- _THE INPUT_:
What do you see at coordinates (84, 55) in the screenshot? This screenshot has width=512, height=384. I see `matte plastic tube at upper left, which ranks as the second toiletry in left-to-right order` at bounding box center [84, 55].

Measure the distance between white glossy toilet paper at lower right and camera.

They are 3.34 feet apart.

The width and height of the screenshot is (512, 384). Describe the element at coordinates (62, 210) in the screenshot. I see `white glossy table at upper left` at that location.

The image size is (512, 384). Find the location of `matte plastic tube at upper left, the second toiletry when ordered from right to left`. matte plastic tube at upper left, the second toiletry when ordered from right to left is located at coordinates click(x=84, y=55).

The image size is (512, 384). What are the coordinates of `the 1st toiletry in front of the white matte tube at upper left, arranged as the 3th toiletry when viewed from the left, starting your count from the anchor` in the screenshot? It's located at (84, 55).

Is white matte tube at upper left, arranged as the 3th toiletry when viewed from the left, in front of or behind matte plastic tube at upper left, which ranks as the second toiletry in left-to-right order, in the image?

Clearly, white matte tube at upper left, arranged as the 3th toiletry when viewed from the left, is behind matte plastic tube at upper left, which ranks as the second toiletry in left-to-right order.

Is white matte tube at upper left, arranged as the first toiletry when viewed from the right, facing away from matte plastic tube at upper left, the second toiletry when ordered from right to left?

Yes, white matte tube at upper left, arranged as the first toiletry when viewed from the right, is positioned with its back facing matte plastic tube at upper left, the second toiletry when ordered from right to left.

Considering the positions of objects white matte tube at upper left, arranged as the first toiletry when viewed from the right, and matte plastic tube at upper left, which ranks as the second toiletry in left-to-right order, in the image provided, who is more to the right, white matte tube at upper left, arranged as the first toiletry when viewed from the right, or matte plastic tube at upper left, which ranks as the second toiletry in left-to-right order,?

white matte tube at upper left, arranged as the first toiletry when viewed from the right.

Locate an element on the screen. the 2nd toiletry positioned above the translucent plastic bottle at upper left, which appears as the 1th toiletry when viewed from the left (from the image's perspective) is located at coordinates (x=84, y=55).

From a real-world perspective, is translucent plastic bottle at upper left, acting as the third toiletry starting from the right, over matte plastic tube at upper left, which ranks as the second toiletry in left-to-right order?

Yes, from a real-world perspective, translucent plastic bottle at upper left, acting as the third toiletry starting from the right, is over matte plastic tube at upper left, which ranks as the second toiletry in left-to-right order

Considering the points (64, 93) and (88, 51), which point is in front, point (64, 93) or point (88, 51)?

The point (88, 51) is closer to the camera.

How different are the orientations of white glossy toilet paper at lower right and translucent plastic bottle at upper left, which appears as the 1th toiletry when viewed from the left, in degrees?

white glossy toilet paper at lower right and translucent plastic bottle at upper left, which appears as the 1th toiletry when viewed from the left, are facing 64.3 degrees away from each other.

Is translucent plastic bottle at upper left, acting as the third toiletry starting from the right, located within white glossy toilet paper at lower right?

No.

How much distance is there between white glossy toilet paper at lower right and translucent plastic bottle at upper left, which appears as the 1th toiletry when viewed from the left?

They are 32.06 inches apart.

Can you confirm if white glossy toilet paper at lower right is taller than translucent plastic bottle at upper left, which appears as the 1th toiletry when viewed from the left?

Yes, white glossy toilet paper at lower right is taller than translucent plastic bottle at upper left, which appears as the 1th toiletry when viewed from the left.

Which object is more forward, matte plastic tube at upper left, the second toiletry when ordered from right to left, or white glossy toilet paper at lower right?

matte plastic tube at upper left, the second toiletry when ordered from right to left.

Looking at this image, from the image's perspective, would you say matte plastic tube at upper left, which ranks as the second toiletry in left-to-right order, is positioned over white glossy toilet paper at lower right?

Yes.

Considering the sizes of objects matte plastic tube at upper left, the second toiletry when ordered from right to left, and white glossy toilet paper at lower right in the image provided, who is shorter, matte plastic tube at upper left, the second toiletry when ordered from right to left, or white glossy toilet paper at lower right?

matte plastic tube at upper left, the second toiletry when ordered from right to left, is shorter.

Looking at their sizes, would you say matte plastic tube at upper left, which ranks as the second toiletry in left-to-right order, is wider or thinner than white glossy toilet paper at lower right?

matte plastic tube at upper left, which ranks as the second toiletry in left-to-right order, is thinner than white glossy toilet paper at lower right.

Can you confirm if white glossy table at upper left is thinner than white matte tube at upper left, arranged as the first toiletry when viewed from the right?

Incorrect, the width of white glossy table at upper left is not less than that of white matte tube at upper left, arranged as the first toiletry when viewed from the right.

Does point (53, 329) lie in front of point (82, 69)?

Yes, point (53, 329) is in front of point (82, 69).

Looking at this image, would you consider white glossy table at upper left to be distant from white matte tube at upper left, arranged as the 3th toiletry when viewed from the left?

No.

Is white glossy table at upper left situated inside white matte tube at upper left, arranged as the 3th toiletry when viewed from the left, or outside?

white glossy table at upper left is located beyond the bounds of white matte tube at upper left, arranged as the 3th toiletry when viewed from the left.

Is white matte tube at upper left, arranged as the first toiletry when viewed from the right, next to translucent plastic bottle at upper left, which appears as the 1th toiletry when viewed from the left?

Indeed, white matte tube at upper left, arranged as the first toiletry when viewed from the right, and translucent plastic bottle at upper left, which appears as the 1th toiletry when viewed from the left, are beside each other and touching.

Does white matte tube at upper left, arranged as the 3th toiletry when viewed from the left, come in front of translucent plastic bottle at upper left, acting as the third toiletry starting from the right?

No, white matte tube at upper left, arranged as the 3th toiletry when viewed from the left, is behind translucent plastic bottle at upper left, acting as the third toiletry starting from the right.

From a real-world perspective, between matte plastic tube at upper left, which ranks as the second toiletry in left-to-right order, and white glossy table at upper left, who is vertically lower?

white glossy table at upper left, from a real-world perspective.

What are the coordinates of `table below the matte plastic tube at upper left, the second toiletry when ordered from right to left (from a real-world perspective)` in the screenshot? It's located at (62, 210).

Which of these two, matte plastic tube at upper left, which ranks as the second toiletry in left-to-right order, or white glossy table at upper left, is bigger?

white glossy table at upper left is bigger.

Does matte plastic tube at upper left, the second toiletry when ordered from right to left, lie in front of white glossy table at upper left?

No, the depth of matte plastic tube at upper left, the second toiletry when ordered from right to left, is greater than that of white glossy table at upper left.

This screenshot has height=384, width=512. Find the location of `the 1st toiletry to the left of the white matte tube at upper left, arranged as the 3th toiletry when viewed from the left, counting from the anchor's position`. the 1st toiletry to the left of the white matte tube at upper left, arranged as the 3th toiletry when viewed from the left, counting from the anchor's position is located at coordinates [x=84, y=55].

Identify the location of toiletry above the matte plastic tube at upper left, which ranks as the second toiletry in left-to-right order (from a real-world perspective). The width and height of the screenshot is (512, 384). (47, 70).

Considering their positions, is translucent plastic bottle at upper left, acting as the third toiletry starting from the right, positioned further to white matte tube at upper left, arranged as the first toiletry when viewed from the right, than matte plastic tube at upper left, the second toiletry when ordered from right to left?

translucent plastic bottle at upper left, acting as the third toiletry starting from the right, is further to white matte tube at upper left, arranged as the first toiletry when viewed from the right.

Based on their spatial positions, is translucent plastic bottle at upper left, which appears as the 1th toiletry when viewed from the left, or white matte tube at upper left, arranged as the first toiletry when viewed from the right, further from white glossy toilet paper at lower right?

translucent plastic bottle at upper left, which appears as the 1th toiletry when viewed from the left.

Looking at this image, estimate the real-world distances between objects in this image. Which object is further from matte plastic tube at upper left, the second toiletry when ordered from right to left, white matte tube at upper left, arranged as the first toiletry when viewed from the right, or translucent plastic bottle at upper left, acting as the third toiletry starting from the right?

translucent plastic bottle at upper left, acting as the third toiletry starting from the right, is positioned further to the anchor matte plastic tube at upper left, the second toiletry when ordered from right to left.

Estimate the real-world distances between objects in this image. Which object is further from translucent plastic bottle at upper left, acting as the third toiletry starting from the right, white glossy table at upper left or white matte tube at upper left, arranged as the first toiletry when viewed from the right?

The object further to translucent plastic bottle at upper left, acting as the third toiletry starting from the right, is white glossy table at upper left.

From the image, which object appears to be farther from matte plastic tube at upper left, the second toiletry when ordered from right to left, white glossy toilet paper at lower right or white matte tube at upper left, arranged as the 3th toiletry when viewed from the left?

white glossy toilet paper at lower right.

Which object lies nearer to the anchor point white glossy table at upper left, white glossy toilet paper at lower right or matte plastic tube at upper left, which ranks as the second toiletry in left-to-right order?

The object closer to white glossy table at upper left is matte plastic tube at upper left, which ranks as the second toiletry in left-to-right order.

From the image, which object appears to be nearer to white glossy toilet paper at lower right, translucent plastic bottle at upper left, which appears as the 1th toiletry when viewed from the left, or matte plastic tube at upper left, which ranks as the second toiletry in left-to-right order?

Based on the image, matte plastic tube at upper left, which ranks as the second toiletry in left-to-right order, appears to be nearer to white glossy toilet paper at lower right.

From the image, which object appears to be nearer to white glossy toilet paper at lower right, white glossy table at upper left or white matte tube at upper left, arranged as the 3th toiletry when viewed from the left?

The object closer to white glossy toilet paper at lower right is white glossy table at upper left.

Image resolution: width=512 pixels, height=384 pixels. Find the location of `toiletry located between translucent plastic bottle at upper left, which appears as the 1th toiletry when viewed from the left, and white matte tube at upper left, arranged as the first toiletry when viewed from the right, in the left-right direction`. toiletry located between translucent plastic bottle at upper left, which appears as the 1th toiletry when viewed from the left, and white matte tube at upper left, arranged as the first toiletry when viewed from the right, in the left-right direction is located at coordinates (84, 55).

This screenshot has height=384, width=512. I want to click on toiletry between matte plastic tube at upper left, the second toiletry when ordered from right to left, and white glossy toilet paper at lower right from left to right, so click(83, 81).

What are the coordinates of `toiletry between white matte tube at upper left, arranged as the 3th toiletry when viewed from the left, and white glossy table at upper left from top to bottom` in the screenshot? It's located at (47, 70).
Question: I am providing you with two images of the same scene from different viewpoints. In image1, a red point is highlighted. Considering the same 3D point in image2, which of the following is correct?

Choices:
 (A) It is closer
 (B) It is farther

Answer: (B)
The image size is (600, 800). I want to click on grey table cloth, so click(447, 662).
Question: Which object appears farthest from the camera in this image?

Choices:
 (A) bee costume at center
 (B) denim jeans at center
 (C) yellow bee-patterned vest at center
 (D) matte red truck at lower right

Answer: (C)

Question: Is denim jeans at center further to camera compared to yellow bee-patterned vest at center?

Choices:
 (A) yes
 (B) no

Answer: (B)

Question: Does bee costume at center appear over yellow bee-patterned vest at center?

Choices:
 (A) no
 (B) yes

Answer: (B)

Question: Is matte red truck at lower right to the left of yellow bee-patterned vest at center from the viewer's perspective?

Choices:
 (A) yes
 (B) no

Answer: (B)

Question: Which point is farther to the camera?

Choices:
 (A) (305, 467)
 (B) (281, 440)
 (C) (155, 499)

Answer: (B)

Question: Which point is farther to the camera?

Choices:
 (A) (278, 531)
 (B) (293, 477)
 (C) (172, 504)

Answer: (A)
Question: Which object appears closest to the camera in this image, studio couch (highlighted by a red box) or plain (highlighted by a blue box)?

- _TASK BRIEF_: Rewrite the records from their first line through the line containing "The width and height of the screenshot is (512, 384). Describe", changing "glossy" to "shiny" and leaving everything else as it is. Give only those lines.

- _FINAL ANSWER_:
What do you see at coordinates (84, 55) in the screenshot? This screenshot has width=512, height=384. I see `matte plastic tube at upper left, which ranks as the second toiletry in left-to-right order` at bounding box center [84, 55].

Measure the distance between white shiny toilet paper at lower right and camera.

They are 3.34 feet apart.

The width and height of the screenshot is (512, 384). Describe the element at coordinates (62, 210) in the screenshot. I see `white shiny table at upper left` at that location.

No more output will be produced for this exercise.